+++ Provided material

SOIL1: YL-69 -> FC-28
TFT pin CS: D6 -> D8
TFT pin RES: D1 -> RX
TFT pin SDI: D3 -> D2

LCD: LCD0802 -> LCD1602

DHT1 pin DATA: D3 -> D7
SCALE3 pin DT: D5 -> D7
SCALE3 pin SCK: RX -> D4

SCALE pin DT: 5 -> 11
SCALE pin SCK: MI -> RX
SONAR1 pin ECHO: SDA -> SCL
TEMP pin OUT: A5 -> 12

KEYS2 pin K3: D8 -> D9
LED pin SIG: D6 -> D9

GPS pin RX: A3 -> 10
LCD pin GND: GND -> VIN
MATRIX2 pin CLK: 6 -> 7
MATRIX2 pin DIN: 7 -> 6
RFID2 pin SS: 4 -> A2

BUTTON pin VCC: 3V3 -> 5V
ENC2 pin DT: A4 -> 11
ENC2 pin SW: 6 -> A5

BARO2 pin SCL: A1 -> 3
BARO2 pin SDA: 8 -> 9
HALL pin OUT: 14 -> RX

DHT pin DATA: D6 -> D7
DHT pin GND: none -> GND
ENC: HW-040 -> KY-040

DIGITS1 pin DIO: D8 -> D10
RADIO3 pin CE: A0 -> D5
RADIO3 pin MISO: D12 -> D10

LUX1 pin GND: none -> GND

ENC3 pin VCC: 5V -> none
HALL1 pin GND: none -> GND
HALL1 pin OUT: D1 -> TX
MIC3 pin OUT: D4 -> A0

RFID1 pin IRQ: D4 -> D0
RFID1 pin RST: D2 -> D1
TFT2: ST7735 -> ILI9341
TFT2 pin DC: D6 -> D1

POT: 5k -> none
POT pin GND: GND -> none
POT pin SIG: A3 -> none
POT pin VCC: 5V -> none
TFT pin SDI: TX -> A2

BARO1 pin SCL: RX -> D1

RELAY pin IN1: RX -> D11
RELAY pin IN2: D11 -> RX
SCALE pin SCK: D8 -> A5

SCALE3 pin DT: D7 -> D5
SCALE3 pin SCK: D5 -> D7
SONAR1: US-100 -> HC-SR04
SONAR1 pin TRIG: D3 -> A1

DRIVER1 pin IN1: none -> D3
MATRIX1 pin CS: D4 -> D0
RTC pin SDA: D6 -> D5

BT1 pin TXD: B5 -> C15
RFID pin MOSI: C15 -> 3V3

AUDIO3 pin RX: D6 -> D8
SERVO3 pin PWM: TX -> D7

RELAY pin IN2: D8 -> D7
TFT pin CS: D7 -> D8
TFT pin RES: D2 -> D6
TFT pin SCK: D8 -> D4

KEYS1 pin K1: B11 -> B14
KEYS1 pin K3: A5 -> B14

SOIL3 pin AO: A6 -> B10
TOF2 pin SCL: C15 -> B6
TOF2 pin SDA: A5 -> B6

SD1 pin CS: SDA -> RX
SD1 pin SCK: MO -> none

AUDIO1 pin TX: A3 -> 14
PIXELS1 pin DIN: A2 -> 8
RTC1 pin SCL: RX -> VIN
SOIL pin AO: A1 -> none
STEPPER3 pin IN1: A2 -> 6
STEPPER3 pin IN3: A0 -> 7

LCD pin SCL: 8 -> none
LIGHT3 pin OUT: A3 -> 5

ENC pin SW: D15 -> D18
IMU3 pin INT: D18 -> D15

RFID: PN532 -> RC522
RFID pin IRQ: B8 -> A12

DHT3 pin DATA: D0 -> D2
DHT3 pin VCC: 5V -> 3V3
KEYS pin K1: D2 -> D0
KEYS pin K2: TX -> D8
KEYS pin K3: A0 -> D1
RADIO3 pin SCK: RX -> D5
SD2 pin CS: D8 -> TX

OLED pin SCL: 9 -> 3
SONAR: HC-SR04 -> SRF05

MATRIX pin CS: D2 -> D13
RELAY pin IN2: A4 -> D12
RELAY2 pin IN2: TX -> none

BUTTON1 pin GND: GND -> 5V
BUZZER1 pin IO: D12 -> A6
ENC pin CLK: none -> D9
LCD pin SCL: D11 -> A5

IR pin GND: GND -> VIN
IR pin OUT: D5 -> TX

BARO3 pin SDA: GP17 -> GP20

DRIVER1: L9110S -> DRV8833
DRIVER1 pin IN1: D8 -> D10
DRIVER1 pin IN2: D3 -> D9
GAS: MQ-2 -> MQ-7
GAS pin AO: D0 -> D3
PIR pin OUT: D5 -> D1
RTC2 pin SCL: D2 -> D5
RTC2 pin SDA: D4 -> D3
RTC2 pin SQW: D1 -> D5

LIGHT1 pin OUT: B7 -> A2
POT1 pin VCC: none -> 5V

++++++

▶ Task objective
Lines containing the word "DATA" are to be located in the entries and copied.

▶ Final answer
DHT1 pin DATA: D3 -> D7
DHT pin DATA: D6 -> D7
DHT3 pin DATA: D0 -> D2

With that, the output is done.